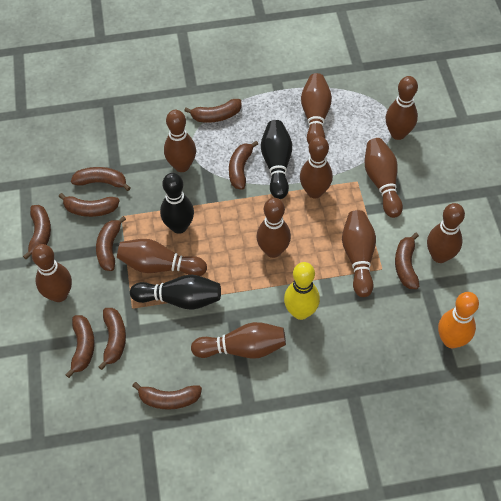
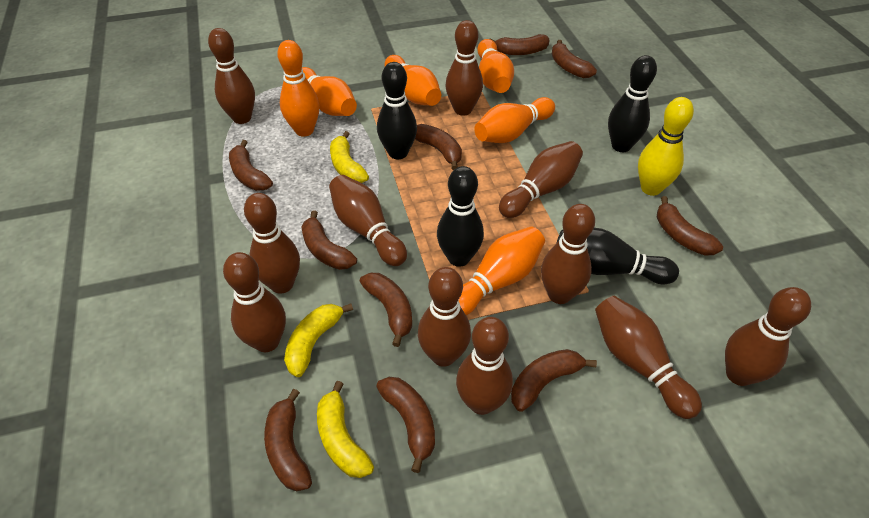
black bowling pin: 3 -> 4
orange bowling pin: 1 -> 6
yellow banana: 0 -> 3

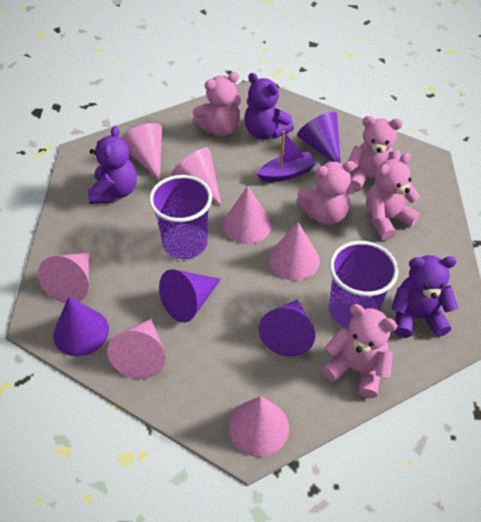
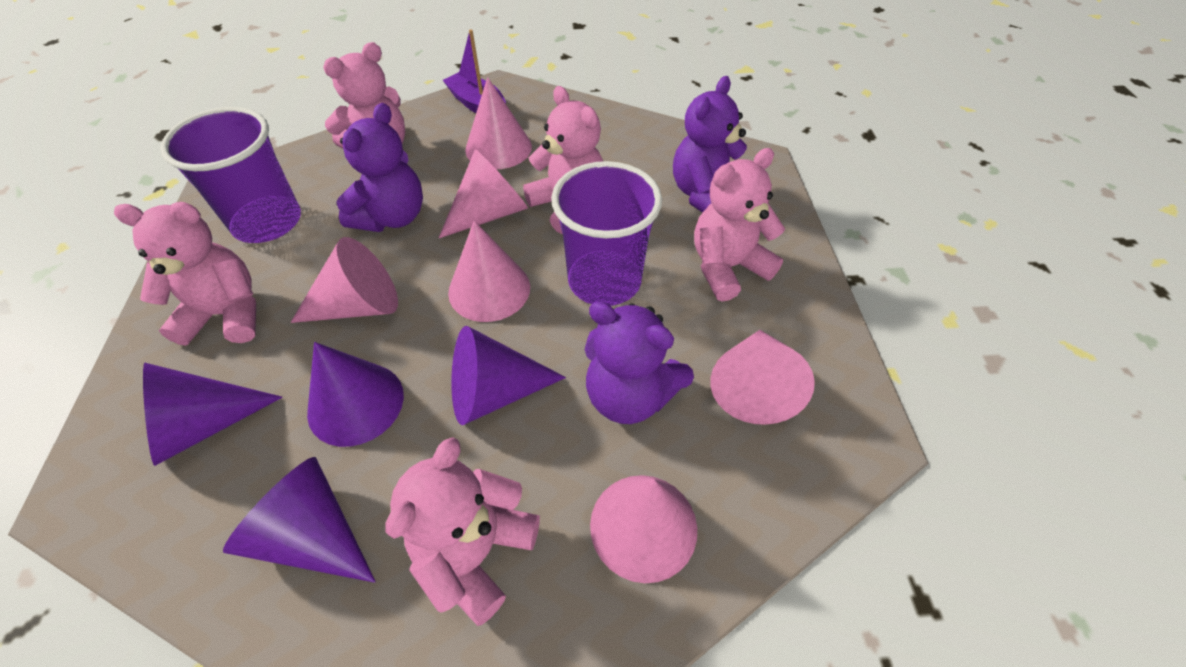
pink cone: 7 -> 6

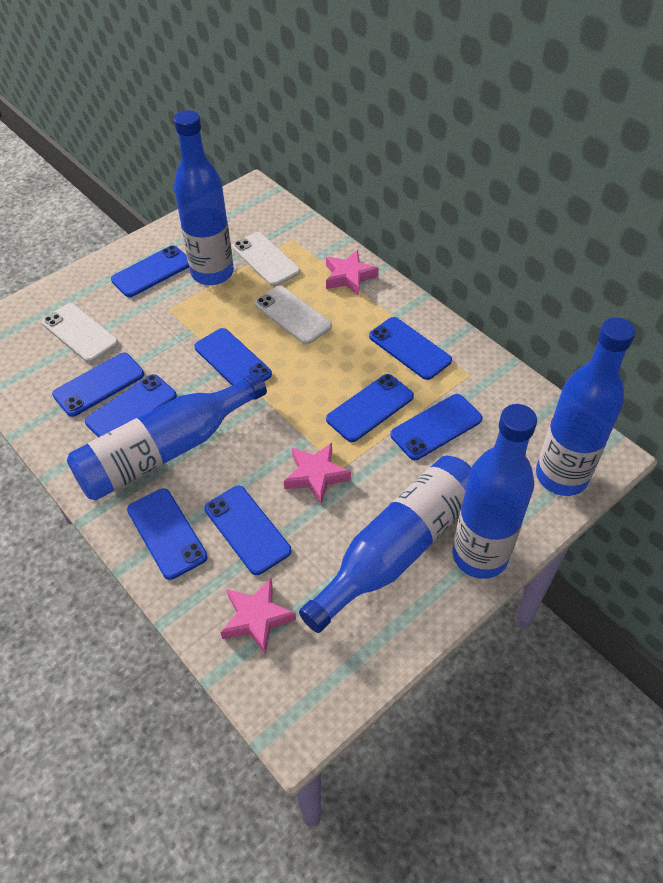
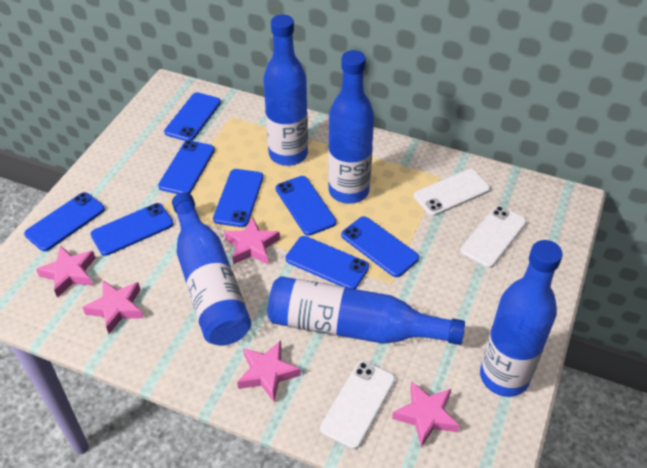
blue phone: 9 -> 8
pink star: 3 -> 5

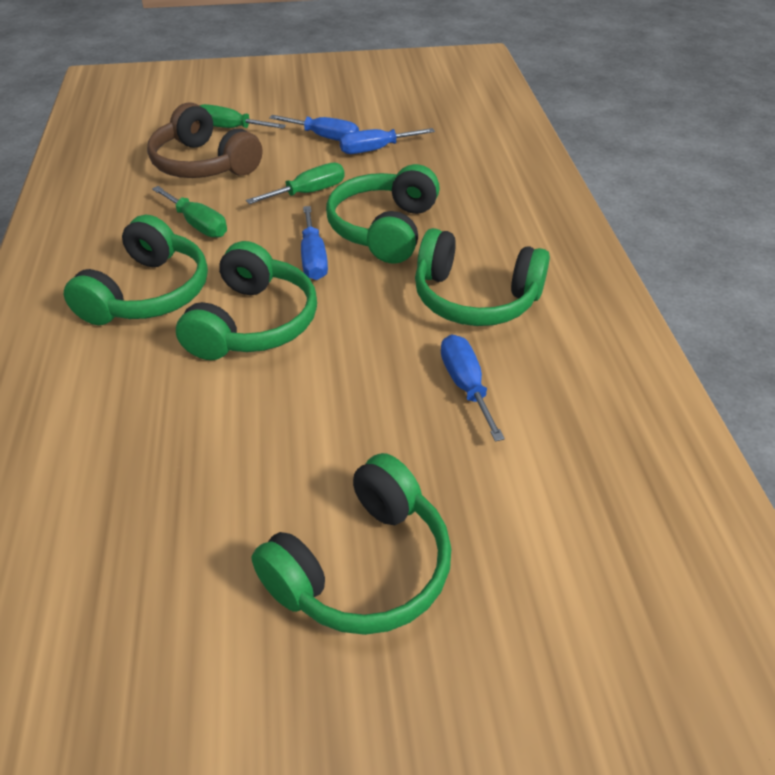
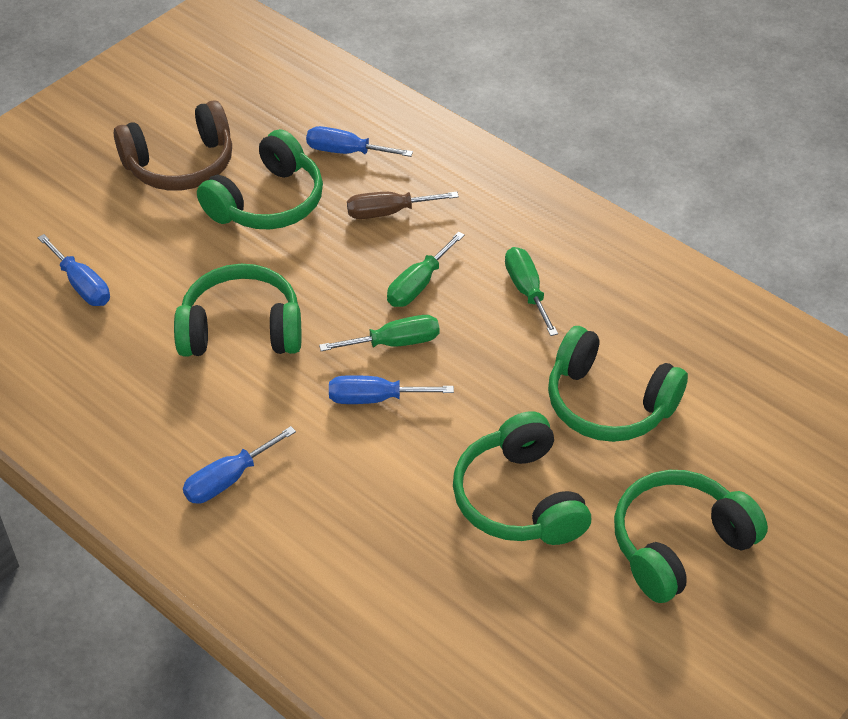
brown screwdriver: 0 -> 1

How to complete this task
Pictures in the records are to be left out; repeat everything else exactly.

Answer to this task
black bowling pin: 3 -> 4
orange bowling pin: 1 -> 6
yellow banana: 0 -> 3

pink cone: 7 -> 6

blue phone: 9 -> 8
pink star: 3 -> 5

brown screwdriver: 0 -> 1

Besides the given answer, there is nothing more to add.